DESCRIPTION OF THE TASK
Nothing but the entries, copied exactly, should appear in the response.

Data records
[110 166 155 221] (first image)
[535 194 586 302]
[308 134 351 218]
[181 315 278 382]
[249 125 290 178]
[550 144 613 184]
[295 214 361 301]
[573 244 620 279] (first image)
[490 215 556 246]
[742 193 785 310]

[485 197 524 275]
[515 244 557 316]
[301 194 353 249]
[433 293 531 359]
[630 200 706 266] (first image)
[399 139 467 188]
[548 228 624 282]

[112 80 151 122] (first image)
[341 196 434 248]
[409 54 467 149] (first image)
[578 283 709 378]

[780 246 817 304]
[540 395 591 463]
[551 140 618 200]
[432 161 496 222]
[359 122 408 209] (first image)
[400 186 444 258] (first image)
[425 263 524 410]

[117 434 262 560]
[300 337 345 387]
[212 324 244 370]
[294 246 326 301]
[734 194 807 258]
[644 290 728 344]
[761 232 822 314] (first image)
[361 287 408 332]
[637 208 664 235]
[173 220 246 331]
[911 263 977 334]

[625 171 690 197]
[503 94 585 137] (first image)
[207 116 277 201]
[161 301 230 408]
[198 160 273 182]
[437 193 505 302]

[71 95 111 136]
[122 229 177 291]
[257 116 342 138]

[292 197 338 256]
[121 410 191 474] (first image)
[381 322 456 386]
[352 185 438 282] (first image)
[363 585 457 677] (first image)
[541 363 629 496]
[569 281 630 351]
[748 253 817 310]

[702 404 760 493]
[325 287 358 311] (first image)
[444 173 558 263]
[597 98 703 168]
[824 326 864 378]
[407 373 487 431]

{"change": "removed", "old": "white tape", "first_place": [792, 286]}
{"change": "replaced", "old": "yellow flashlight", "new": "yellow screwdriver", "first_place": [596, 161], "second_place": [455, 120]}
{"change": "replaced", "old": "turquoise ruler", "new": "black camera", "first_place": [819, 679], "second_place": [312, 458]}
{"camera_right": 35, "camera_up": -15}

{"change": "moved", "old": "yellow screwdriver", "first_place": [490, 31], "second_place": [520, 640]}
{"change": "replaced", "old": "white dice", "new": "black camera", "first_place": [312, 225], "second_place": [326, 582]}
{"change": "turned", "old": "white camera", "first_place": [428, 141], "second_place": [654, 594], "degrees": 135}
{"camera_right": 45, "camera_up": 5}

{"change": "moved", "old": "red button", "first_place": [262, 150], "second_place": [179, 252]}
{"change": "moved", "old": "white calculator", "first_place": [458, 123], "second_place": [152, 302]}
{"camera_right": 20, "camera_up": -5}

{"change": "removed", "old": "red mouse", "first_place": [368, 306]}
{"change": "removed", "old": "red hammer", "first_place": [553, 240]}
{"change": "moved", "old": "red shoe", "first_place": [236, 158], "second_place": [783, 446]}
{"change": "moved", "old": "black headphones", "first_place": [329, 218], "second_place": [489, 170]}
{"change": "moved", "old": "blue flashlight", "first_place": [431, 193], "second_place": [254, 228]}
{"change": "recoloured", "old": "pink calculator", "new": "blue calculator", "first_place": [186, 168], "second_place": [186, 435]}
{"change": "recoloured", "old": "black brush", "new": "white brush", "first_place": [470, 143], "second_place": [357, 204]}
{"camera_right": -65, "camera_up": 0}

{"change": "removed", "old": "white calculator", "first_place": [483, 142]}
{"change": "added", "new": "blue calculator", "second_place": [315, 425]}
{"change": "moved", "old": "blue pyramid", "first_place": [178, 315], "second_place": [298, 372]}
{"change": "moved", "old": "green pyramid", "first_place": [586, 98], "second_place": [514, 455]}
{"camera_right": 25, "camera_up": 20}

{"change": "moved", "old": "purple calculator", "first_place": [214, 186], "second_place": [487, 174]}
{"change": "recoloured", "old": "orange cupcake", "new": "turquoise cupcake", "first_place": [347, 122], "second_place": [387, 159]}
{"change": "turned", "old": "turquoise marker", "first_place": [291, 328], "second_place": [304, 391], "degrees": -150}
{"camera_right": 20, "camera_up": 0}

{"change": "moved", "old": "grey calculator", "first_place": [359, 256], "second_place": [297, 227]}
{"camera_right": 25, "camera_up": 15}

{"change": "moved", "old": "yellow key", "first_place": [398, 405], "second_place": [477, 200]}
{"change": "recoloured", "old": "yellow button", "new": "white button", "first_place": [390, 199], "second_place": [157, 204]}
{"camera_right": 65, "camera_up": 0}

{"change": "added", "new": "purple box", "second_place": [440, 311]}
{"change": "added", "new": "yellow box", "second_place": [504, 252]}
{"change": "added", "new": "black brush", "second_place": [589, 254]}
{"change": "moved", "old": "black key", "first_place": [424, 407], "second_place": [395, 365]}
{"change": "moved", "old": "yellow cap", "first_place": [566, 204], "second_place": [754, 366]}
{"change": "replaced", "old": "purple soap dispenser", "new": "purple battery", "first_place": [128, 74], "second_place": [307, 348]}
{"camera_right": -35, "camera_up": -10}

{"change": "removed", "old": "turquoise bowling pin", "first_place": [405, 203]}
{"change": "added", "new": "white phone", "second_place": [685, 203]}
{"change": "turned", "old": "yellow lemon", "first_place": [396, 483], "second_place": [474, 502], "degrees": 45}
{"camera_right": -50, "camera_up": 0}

THE ANSWER
[110 166 155 221] (first image)
[535 194 586 302]
[308 134 351 218]
[181 315 278 382]
[249 125 290 178]
[550 144 613 184]
[295 214 361 301]
[573 244 620 279] (first image)
[490 215 556 246]
[742 193 785 310]

[485 197 524 275]
[515 244 557 316]
[301 194 353 249]
[433 293 531 359]
[630 200 706 266] (first image)
[399 139 467 188]
[548 228 624 282]

[112 80 151 122] (first image)
[341 196 434 248]
[409 54 467 149] (first image)
[578 283 709 378]

[780 246 817 304]
[540 395 591 463]
[551 140 618 200]
[432 161 496 222]
[359 122 408 209] (first image)
[400 186 444 258] (first image)
[425 263 524 410]

[117 434 262 560]
[300 337 345 387]
[212 324 244 370]
[294 246 326 301]
[734 194 807 258]
[644 290 728 344]
[761 232 822 314] (first image)
[361 287 408 332]
[637 208 664 235]
[173 220 246 331]
[911 263 977 334]

[625 171 690 197]
[503 94 585 137] (first image)
[207 116 277 201]
[161 301 230 408]
[198 160 273 182]
[437 193 505 302]

[71 95 111 136]
[122 229 177 291]
[257 116 342 138]

[292 197 338 256]
[121 410 191 474] (first image)
[381 322 456 386]
[352 185 438 282] (first image)
[363 585 457 677] (first image)
[541 363 629 496]
[569 281 630 351]
[748 253 817 310]

[702 404 760 493]
[325 287 358 311] (first image)
[444 173 558 263]
[597 98 703 168]
[824 326 864 378]
[407 373 487 431]

{"change": "removed", "old": "white tape", "first_place": [792, 286]}
{"change": "replaced", "old": "yellow flashlight", "new": "yellow screwdriver", "first_place": [596, 161], "second_place": [455, 120]}
{"change": "replaced", "old": "turquoise ruler", "new": "black camera", "first_place": [819, 679], "second_place": [312, 458]}
{"camera_right": 35, "camera_up": -15}

{"change": "moved", "old": "yellow screwdriver", "first_place": [490, 31], "second_place": [520, 640]}
{"change": "replaced", "old": "white dice", "new": "black camera", "first_place": [312, 225], "second_place": [326, 582]}
{"change": "turned", "old": "white camera", "first_place": [428, 141], "second_place": [654, 594], "degrees": 135}
{"camera_right": 45, "camera_up": 5}

{"change": "moved", "old": "red button", "first_place": [262, 150], "second_place": [179, 252]}
{"change": "moved", "old": "white calculator", "first_place": [458, 123], "second_place": [152, 302]}
{"camera_right": 20, "camera_up": -5}

{"change": "removed", "old": "red mouse", "first_place": [368, 306]}
{"change": "removed", "old": "red hammer", "first_place": [553, 240]}
{"change": "moved", "old": "red shoe", "first_place": [236, 158], "second_place": [783, 446]}
{"change": "moved", "old": "black headphones", "first_place": [329, 218], "second_place": [489, 170]}
{"change": "moved", "old": "blue flashlight", "first_place": [431, 193], "second_place": [254, 228]}
{"change": "recoloured", "old": "pink calculator", "new": "blue calculator", "first_place": [186, 168], "second_place": [186, 435]}
{"change": "recoloured", "old": "black brush", "new": "white brush", "first_place": [470, 143], "second_place": [357, 204]}
{"camera_right": -65, "camera_up": 0}

{"change": "removed", "old": "white calculator", "first_place": [483, 142]}
{"change": "added", "new": "blue calculator", "second_place": [315, 425]}
{"change": "moved", "old": "blue pyramid", "first_place": [178, 315], "second_place": [298, 372]}
{"change": "moved", "old": "green pyramid", "first_place": [586, 98], "second_place": [514, 455]}
{"camera_right": 25, "camera_up": 20}

{"change": "moved", "old": "purple calculator", "first_place": [214, 186], "second_place": [487, 174]}
{"change": "recoloured", "old": "orange cupcake", "new": "turquoise cupcake", "first_place": [347, 122], "second_place": [387, 159]}
{"change": "turned", "old": "turquoise marker", "first_place": [291, 328], "second_place": [304, 391], "degrees": -150}
{"camera_right": 20, "camera_up": 0}

{"change": "moved", "old": "grey calculator", "first_place": [359, 256], "second_place": [297, 227]}
{"camera_right": 25, "camera_up": 15}

{"change": "moved", "old": "yellow key", "first_place": [398, 405], "second_place": [477, 200]}
{"change": "recoloured", "old": "yellow button", "new": "white button", "first_place": [390, 199], "second_place": [157, 204]}
{"camera_right": 65, "camera_up": 0}

{"change": "added", "new": "purple box", "second_place": [440, 311]}
{"change": "added", "new": "yellow box", "second_place": [504, 252]}
{"change": "added", "new": "black brush", "second_place": [589, 254]}
{"change": "moved", "old": "black key", "first_place": [424, 407], "second_place": [395, 365]}
{"change": "moved", "old": "yellow cap", "first_place": [566, 204], "second_place": [754, 366]}
{"change": "replaced", "old": "purple soap dispenser", "new": "purple battery", "first_place": [128, 74], "second_place": [307, 348]}
{"camera_right": -35, "camera_up": -10}

{"change": "removed", "old": "turquoise bowling pin", "first_place": [405, 203]}
{"change": "added", "new": "white phone", "second_place": [685, 203]}
{"change": "turned", "old": "yellow lemon", "first_place": [396, 483], "second_place": [474, 502], "degrees": 45}
{"camera_right": -50, "camera_up": 0}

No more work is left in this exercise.